Your answer must be an exact transcription of the lines from the line with "R7: none -> 330 (-15V, FILT)" through the final line of the data.

***** Data for analysis

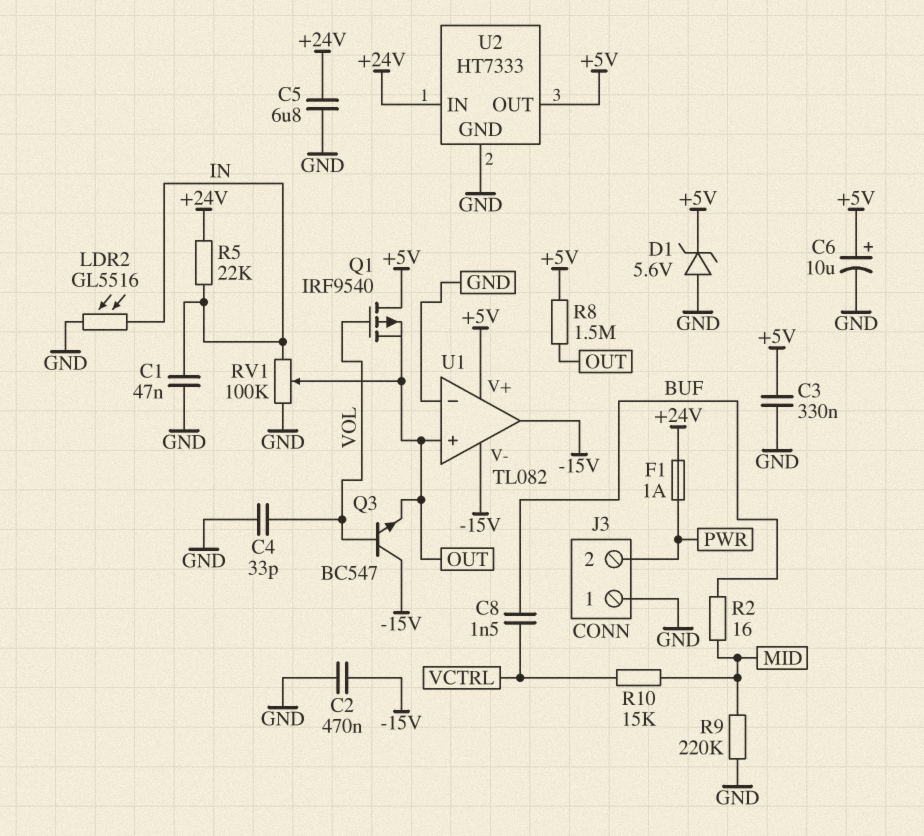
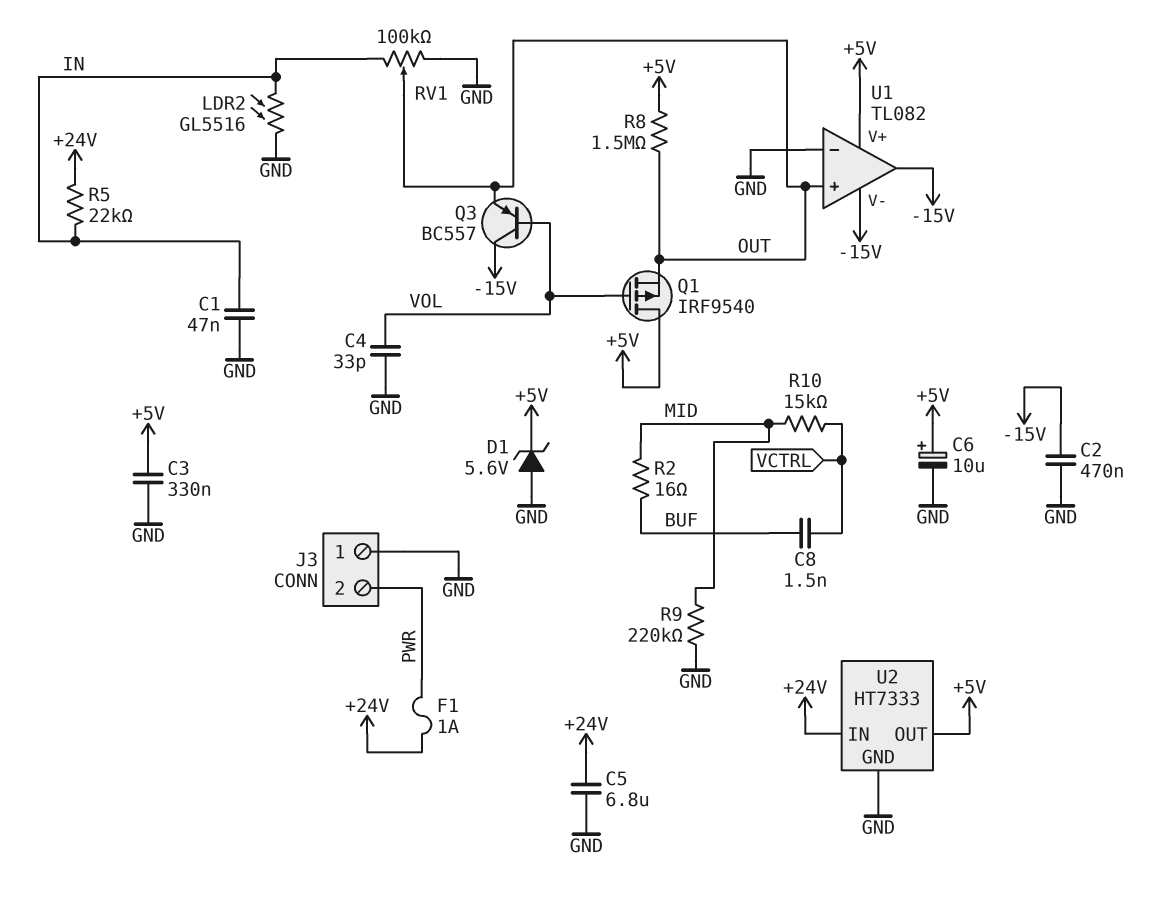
Q3: NPN BC547 (B VOL, C -15V, E OUT) -> PNP BC557 (B VOL, C -15V, E OUT)

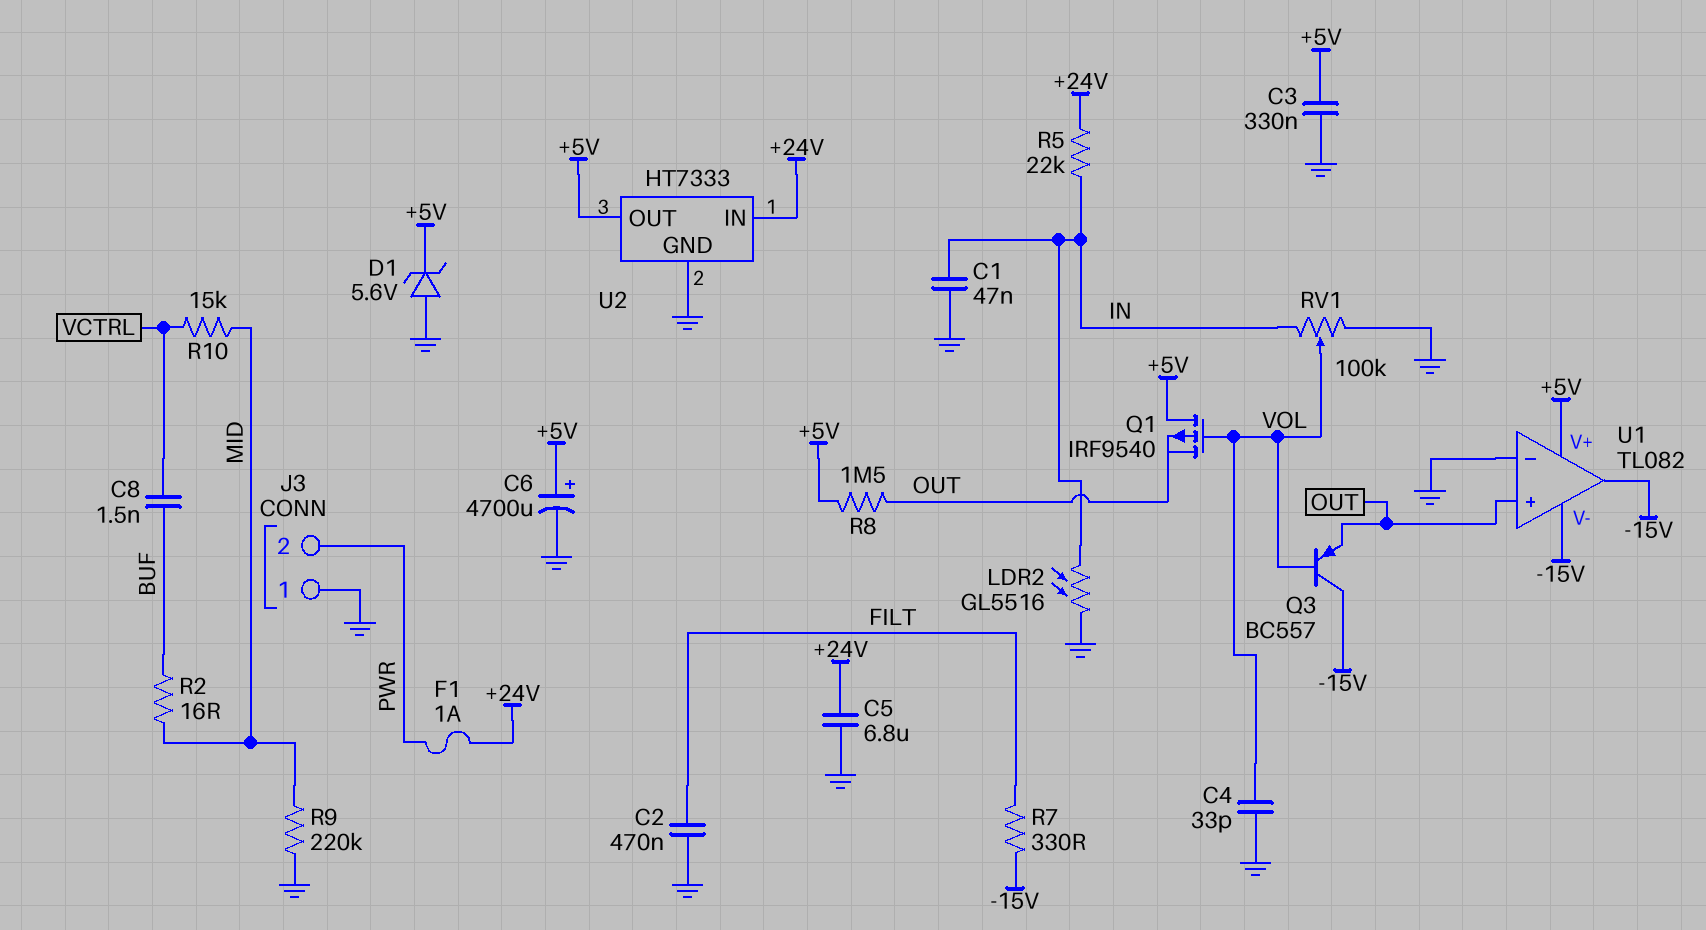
C2: 470nF (-15V, GND) -> 470nF (FILT, GND)
C6: 10uF (plus +5V, minus GND) -> 4700uF (plus +5V, minus GND)
R7: none -> 330 (-15V, FILT)
RV1: 100k (GND, IN, wiper OUT) -> 100k (GND, IN, wiper VOL)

**********

- _Solved exercise_
R7: none -> 330 (-15V, FILT)
RV1: 100k (GND, IN, wiper OUT) -> 100k (GND, IN, wiper VOL)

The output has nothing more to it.